WORK ITEM
Copy the full listing exactly, word for word.
** TASK INPUT follows **
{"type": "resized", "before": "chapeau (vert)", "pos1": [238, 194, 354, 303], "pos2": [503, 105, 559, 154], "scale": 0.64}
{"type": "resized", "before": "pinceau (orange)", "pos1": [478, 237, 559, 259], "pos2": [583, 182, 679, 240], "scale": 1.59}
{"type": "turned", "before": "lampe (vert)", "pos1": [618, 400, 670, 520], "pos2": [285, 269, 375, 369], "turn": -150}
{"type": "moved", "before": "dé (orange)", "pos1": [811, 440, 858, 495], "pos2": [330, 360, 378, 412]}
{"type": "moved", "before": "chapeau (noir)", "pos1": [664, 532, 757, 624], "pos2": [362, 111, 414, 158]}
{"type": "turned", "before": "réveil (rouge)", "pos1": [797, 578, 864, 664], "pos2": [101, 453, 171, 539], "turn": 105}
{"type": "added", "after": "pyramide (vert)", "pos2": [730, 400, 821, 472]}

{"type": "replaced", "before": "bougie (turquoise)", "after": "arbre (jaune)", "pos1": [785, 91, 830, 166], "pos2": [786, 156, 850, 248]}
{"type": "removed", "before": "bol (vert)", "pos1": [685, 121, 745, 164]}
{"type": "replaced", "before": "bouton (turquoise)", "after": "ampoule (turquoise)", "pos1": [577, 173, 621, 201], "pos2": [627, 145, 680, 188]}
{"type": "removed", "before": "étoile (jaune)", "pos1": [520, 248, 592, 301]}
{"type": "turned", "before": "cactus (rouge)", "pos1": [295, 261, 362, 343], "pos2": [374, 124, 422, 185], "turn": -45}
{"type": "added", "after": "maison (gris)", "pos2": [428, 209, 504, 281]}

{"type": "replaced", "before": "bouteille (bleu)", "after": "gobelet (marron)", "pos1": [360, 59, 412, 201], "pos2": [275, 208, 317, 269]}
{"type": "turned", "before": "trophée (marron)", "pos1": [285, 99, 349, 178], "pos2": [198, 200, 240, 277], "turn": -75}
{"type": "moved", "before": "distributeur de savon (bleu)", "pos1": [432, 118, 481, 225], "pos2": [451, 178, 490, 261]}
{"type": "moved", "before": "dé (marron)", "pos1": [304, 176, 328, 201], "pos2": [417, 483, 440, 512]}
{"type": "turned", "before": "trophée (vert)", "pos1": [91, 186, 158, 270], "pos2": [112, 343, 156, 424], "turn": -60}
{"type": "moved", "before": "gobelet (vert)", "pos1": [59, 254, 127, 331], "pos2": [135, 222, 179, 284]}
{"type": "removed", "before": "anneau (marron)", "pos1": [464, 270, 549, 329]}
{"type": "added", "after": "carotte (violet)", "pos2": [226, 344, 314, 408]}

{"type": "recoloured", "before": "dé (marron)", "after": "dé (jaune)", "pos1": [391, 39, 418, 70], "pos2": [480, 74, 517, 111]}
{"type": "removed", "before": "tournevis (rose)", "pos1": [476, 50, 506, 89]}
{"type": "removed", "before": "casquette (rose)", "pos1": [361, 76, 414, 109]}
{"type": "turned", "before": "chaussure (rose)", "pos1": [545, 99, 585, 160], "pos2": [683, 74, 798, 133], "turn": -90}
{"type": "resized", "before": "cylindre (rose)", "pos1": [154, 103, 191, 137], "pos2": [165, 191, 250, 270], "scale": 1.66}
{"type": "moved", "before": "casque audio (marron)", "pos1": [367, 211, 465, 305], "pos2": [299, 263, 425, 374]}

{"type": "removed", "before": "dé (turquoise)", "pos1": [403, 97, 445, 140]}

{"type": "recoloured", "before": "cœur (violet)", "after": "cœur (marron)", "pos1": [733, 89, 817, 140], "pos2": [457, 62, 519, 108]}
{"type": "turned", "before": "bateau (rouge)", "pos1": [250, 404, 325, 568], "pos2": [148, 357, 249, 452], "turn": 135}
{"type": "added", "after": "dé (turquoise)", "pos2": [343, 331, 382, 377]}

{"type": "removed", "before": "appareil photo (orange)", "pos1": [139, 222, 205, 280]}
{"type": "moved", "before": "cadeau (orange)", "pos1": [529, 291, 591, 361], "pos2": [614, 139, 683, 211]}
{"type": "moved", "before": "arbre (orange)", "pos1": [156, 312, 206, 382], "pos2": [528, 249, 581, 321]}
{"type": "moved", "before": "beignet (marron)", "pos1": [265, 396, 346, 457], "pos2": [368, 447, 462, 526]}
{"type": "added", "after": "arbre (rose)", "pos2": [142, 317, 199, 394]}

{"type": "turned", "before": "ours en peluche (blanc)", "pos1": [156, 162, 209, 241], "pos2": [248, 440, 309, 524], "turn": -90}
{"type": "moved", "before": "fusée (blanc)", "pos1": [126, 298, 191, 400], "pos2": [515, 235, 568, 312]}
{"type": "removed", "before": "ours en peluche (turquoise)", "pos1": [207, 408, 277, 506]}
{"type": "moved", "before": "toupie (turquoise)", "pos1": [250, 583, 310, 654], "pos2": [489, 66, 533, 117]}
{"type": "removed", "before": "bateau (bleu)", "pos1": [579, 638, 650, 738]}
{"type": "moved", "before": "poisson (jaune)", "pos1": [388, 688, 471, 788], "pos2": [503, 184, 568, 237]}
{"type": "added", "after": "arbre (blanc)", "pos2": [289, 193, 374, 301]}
** End of TASK INPUT **
REPLY TO THE TASK
{"type": "resized", "before": "chapeau (vert)", "pos1": [238, 194, 354, 303], "pos2": [503, 105, 559, 154], "scale": 0.64}
{"type": "resized", "before": "pinceau (orange)", "pos1": [478, 237, 559, 259], "pos2": [583, 182, 679, 240], "scale": 1.59}
{"type": "turned", "before": "lampe (vert)", "pos1": [618, 400, 670, 520], "pos2": [285, 269, 375, 369], "turn": -150}
{"type": "moved", "before": "dé (orange)", "pos1": [811, 440, 858, 495], "pos2": [330, 360, 378, 412]}
{"type": "moved", "before": "chapeau (noir)", "pos1": [664, 532, 757, 624], "pos2": [362, 111, 414, 158]}
{"type": "turned", "before": "réveil (rouge)", "pos1": [797, 578, 864, 664], "pos2": [101, 453, 171, 539], "turn": 105}
{"type": "added", "after": "pyramide (vert)", "pos2": [730, 400, 821, 472]}

{"type": "replaced", "before": "bougie (turquoise)", "after": "arbre (jaune)", "pos1": [785, 91, 830, 166], "pos2": [786, 156, 850, 248]}
{"type": "removed", "before": "bol (vert)", "pos1": [685, 121, 745, 164]}
{"type": "replaced", "before": "bouton (turquoise)", "after": "ampoule (turquoise)", "pos1": [577, 173, 621, 201], "pos2": [627, 145, 680, 188]}
{"type": "removed", "before": "étoile (jaune)", "pos1": [520, 248, 592, 301]}
{"type": "turned", "before": "cactus (rouge)", "pos1": [295, 261, 362, 343], "pos2": [374, 124, 422, 185], "turn": -45}
{"type": "added", "after": "maison (gris)", "pos2": [428, 209, 504, 281]}

{"type": "replaced", "before": "bouteille (bleu)", "after": "gobelet (marron)", "pos1": [360, 59, 412, 201], "pos2": [275, 208, 317, 269]}
{"type": "turned", "before": "trophée (marron)", "pos1": [285, 99, 349, 178], "pos2": [198, 200, 240, 277], "turn": -75}
{"type": "moved", "before": "distributeur de savon (bleu)", "pos1": [432, 118, 481, 225], "pos2": [451, 178, 490, 261]}
{"type": "moved", "before": "dé (marron)", "pos1": [304, 176, 328, 201], "pos2": [417, 483, 440, 512]}
{"type": "turned", "before": "trophée (vert)", "pos1": [91, 186, 158, 270], "pos2": [112, 343, 156, 424], "turn": -60}
{"type": "moved", "before": "gobelet (vert)", "pos1": [59, 254, 127, 331], "pos2": [135, 222, 179, 284]}
{"type": "removed", "before": "anneau (marron)", "pos1": [464, 270, 549, 329]}
{"type": "added", "after": "carotte (violet)", "pos2": [226, 344, 314, 408]}

{"type": "recoloured", "before": "dé (marron)", "after": "dé (jaune)", "pos1": [391, 39, 418, 70], "pos2": [480, 74, 517, 111]}
{"type": "removed", "before": "tournevis (rose)", "pos1": [476, 50, 506, 89]}
{"type": "removed", "before": "casquette (rose)", "pos1": [361, 76, 414, 109]}
{"type": "turned", "before": "chaussure (rose)", "pos1": [545, 99, 585, 160], "pos2": [683, 74, 798, 133], "turn": -90}
{"type": "resized", "before": "cylindre (rose)", "pos1": [154, 103, 191, 137], "pos2": [165, 191, 250, 270], "scale": 1.66}
{"type": "moved", "before": "casque audio (marron)", "pos1": [367, 211, 465, 305], "pos2": [299, 263, 425, 374]}

{"type": "removed", "before": "dé (turquoise)", "pos1": [403, 97, 445, 140]}

{"type": "recoloured", "before": "cœur (violet)", "after": "cœur (marron)", "pos1": [733, 89, 817, 140], "pos2": [457, 62, 519, 108]}
{"type": "turned", "before": "bateau (rouge)", "pos1": [250, 404, 325, 568], "pos2": [148, 357, 249, 452], "turn": 135}
{"type": "added", "after": "dé (turquoise)", "pos2": [343, 331, 382, 377]}

{"type": "removed", "before": "appareil photo (orange)", "pos1": [139, 222, 205, 280]}
{"type": "moved", "before": "cadeau (orange)", "pos1": [529, 291, 591, 361], "pos2": [614, 139, 683, 211]}
{"type": "moved", "before": "arbre (orange)", "pos1": [156, 312, 206, 382], "pos2": [528, 249, 581, 321]}
{"type": "moved", "before": "beignet (marron)", "pos1": [265, 396, 346, 457], "pos2": [368, 447, 462, 526]}
{"type": "added", "after": "arbre (rose)", "pos2": [142, 317, 199, 394]}

{"type": "turned", "before": "ours en peluche (blanc)", "pos1": [156, 162, 209, 241], "pos2": [248, 440, 309, 524], "turn": -90}
{"type": "moved", "before": "fusée (blanc)", "pos1": [126, 298, 191, 400], "pos2": [515, 235, 568, 312]}
{"type": "removed", "before": "ours en peluche (turquoise)", "pos1": [207, 408, 277, 506]}
{"type": "moved", "before": "toupie (turquoise)", "pos1": [250, 583, 310, 654], "pos2": [489, 66, 533, 117]}
{"type": "removed", "before": "bateau (bleu)", "pos1": [579, 638, 650, 738]}
{"type": "moved", "before": "poisson (jaune)", "pos1": [388, 688, 471, 788], "pos2": [503, 184, 568, 237]}
{"type": "added", "after": "arbre (blanc)", "pos2": [289, 193, 374, 301]}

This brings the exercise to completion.